━━━━━ EXTRACTED INFORMATION

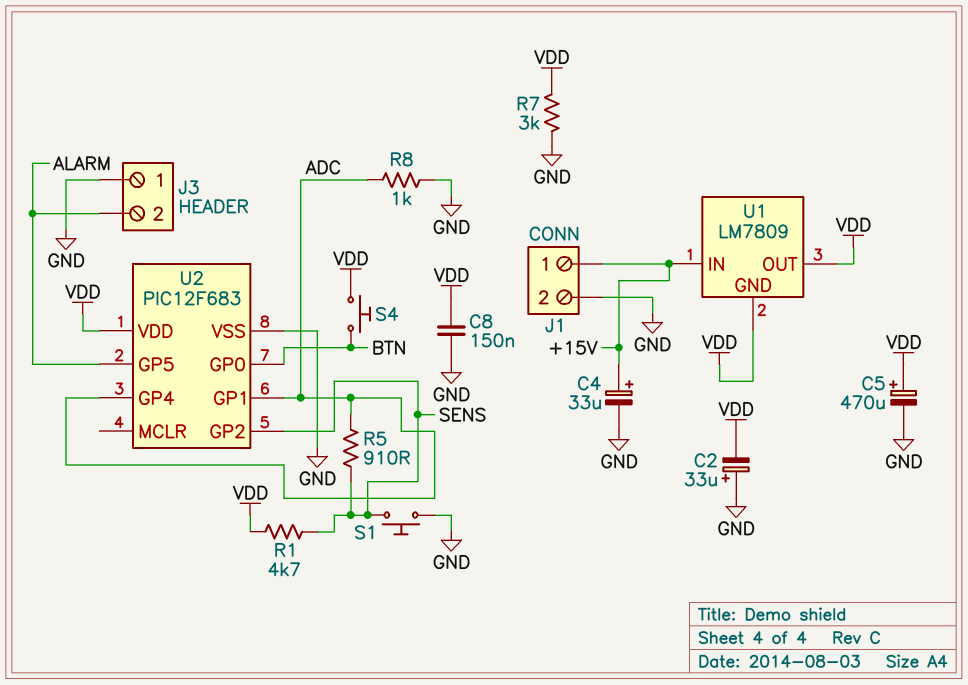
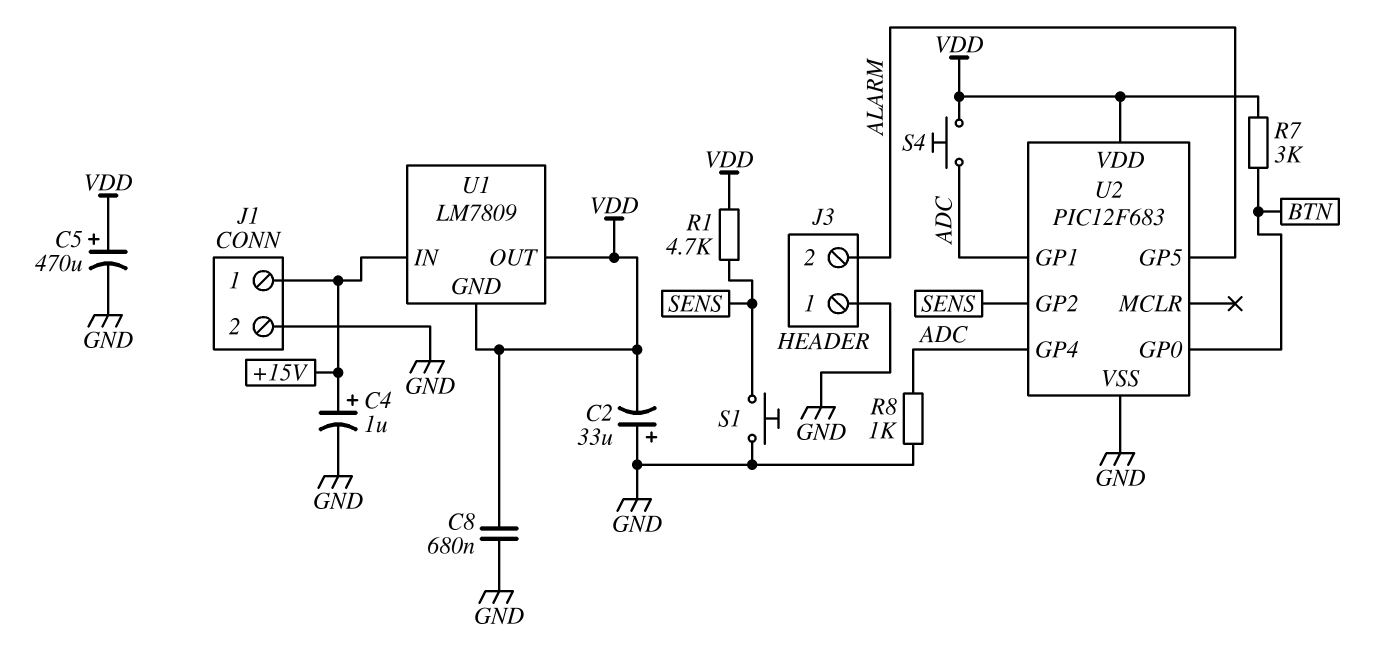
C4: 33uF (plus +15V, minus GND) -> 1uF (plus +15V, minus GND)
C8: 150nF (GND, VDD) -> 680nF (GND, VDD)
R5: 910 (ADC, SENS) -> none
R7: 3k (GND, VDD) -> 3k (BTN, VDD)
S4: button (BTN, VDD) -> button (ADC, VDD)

━━━━━━━━━━

Reproduce only the lines running from the one that contains "R7: 3k (GND, VDD) -> 3k (BTN, VDD)" to the last line of the records.

**SOLUTION**
R7: 3k (GND, VDD) -> 3k (BTN, VDD)
S4: button (BTN, VDD) -> button (ADC, VDD)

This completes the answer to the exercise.